[Scene difference descriptions]
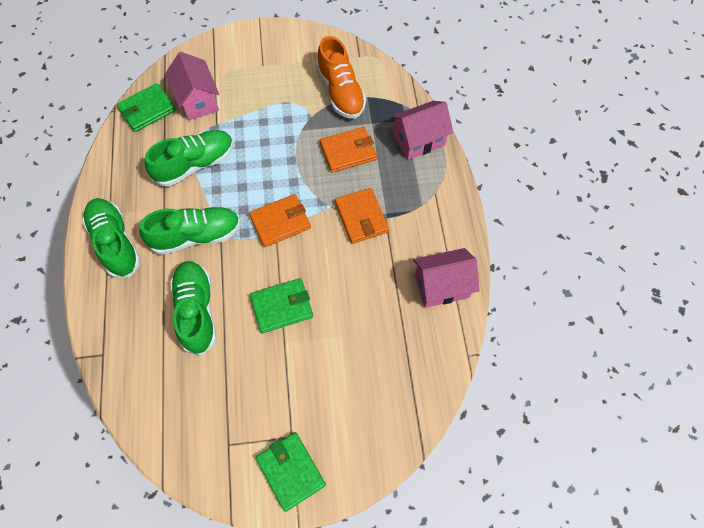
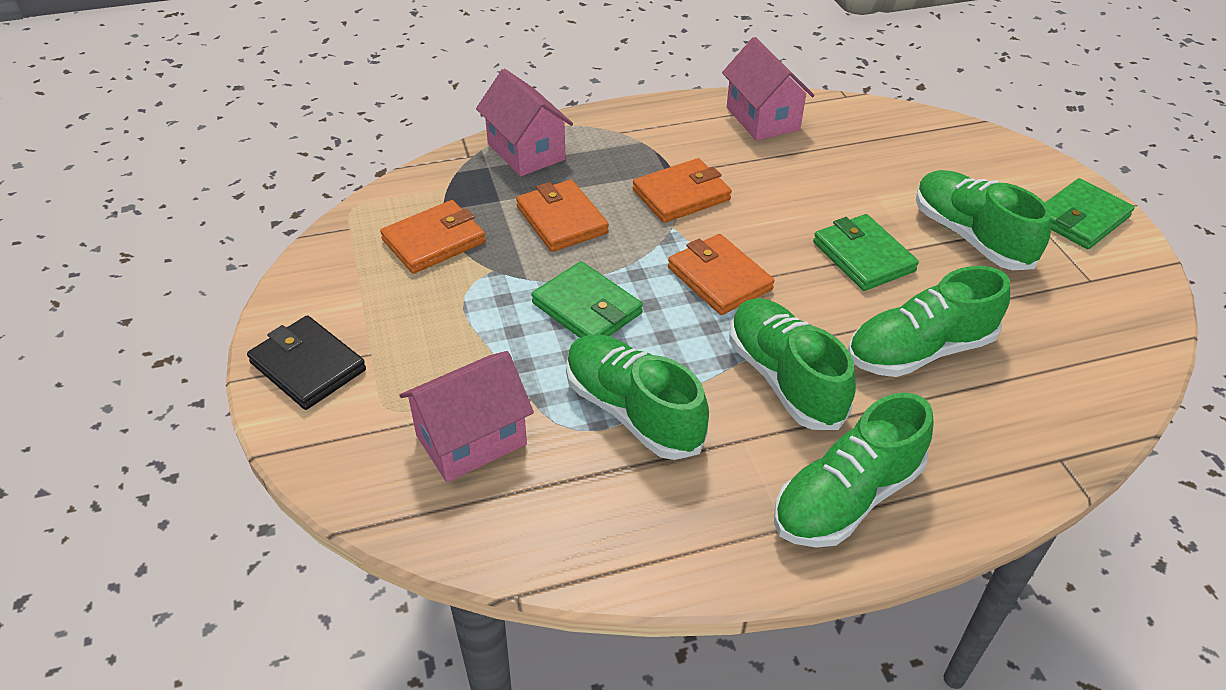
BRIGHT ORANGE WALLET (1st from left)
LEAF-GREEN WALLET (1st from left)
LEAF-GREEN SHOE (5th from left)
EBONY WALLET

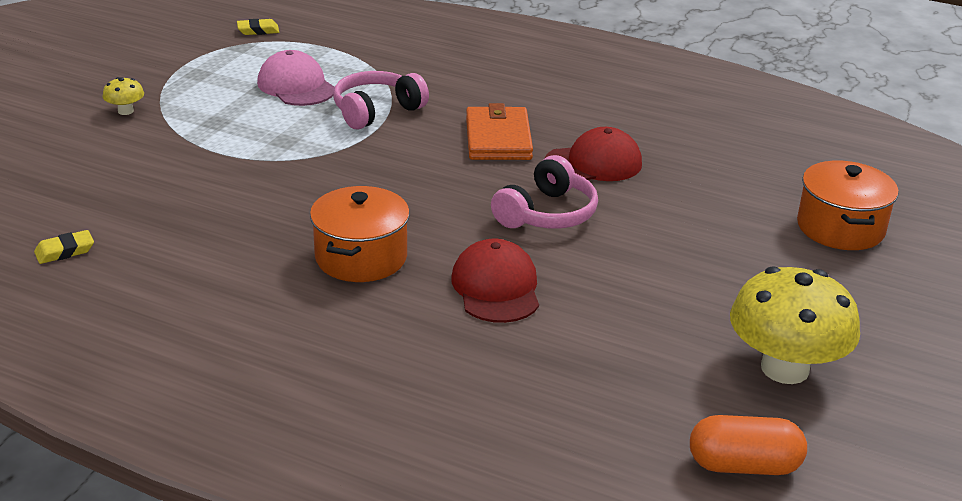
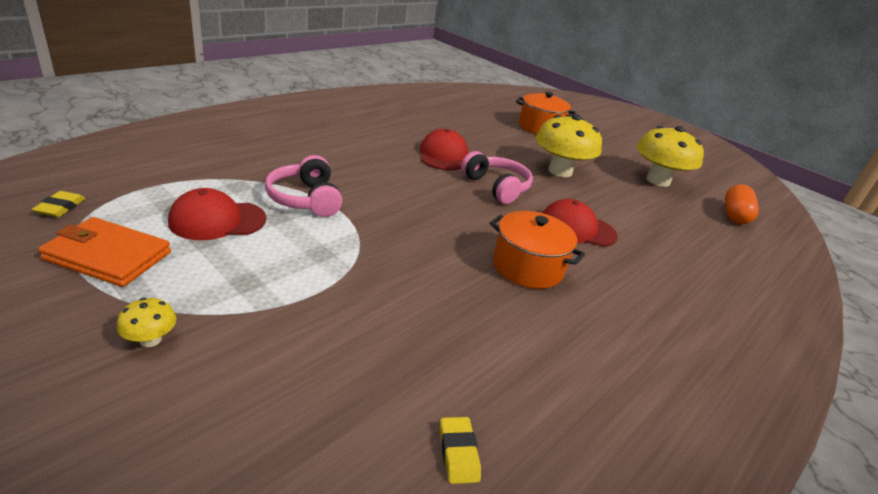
CRIMSON PEAKED CAP (1st from left)
BRIGHT ORANGE WALLET
YELLOW FUNGUS (2nd from left)

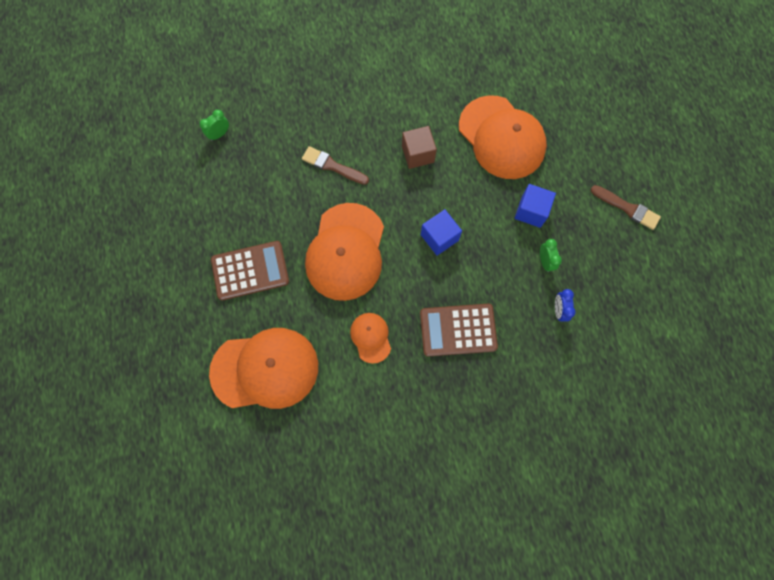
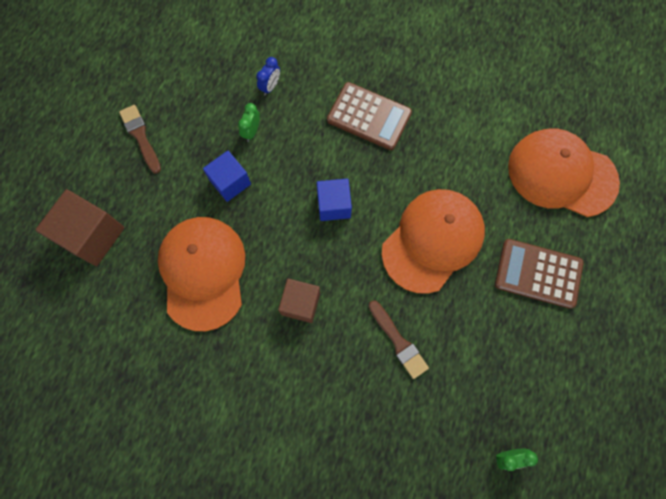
BRIGHT ORANGE PEAKED CAP (3rd from left in the first image)
DARK BROWN SOLID CUBE (1st from left)

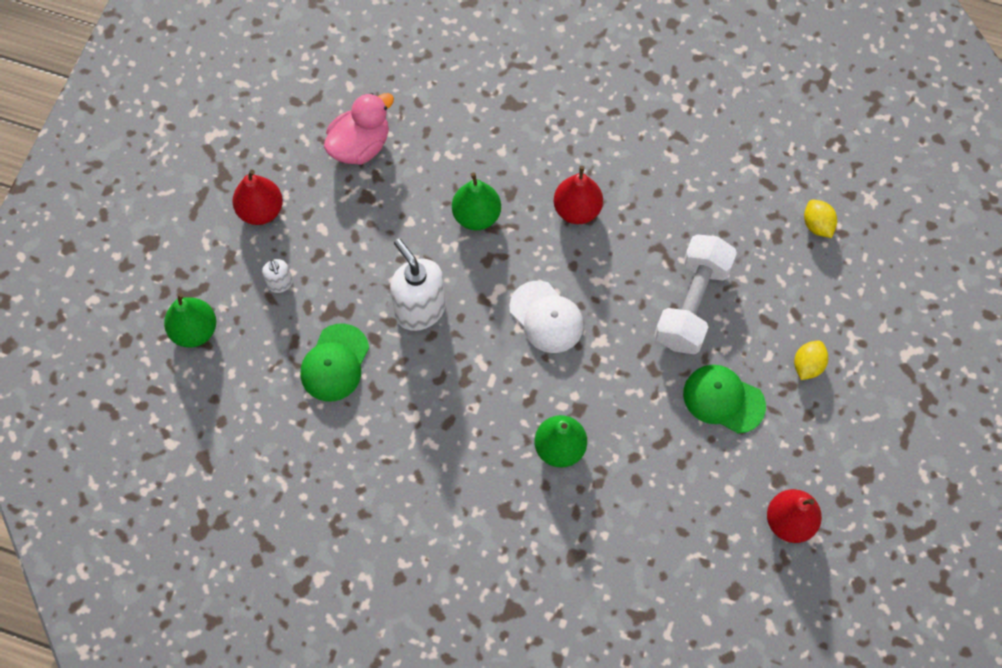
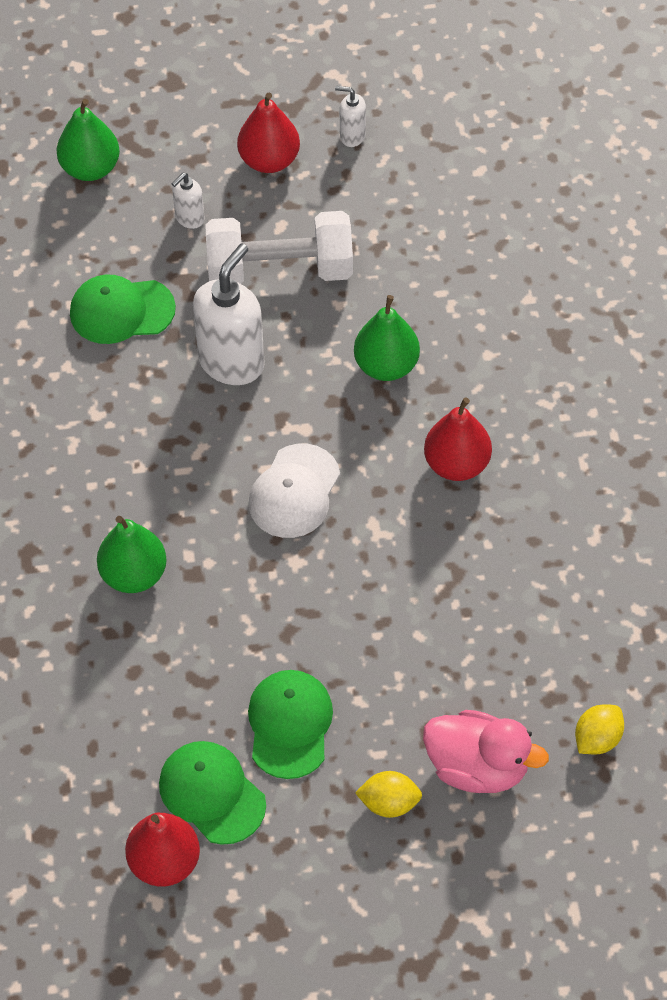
PINK RUBBER DUCK
WHITE DUMBBELL
WHITE SOAP DISPENSER (3rd from left)
LEAF-GREEN PEAKED CAP (2nd from left)

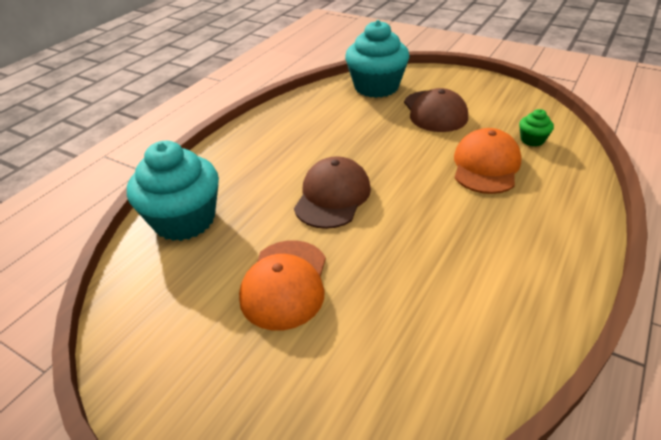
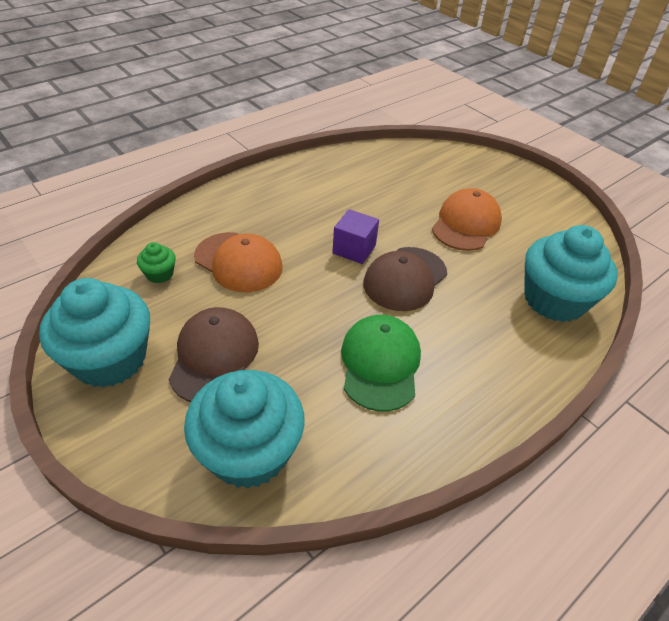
BRIGHT ORANGE PEAKED CAP (1st from left)
VIOLET SOLID CUBE
TURQUOISE FAIRY CAKE (1st from left)
LEAF-GREEN PEAKED CAP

What is needed -
Begin at the line containing "EBONY WALLET" and stop at the last line of the data. Repeat only those lines, exactly, and leave out the pictures.

Written reply -
EBONY WALLET

CRIMSON PEAKED CAP (1st from left)
BRIGHT ORANGE WALLET
YELLOW FUNGUS (2nd from left)

BRIGHT ORANGE PEAKED CAP (3rd from left in the first image)
DARK BROWN SOLID CUBE (1st from left)

PINK RUBBER DUCK
WHITE DUMBBELL
WHITE SOAP DISPENSER (3rd from left)
LEAF-GREEN PEAKED CAP (2nd from left)

BRIGHT ORANGE PEAKED CAP (1st from left)
VIOLET SOLID CUBE
TURQUOISE FAIRY CAKE (1st from left)
LEAF-GREEN PEAKED CAP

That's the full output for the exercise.